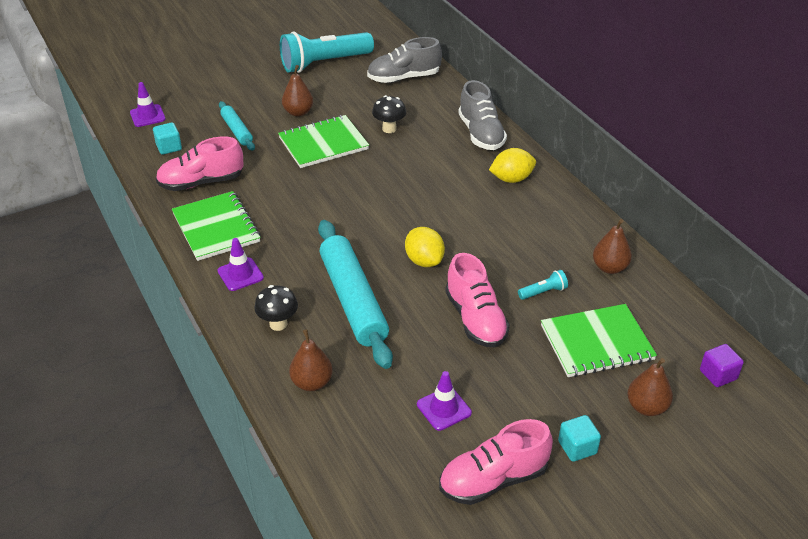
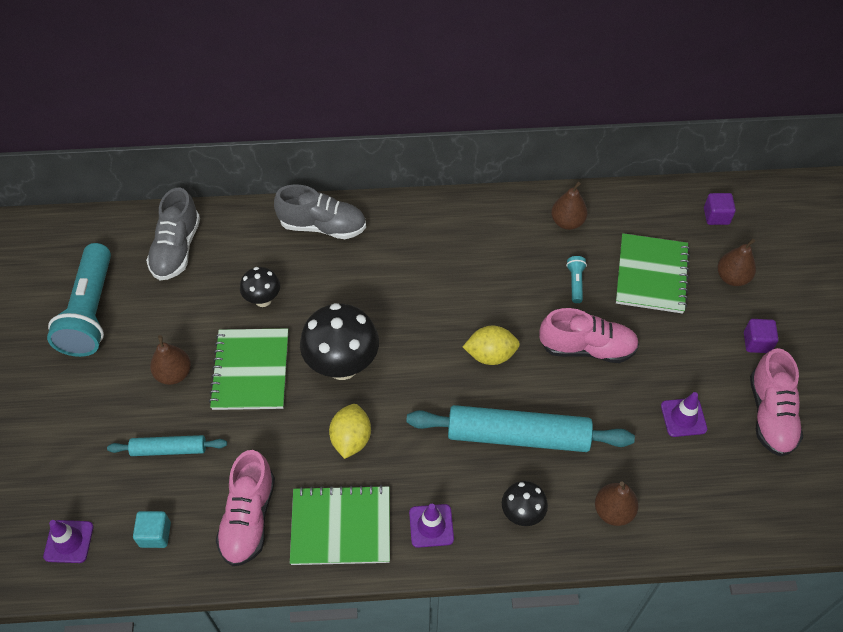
camera: 65 degrees left, 15 degrees up
yellow lemon [489,148,536,183] -> yellow lemon moved to [329,404,371,459]
turquoise cube [558,415,601,462] -> purple cube [744,319,778,353]
none -> black mushroom [300,303,379,380]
- - -
* Exercise objective:
Print the listing exactly, but skip its pictures.

* The answer:
camera: 65 degrees left, 15 degrees up
yellow lemon [489,148,536,183] -> yellow lemon moved to [329,404,371,459]
turquoise cube [558,415,601,462] -> purple cube [744,319,778,353]
none -> black mushroom [300,303,379,380]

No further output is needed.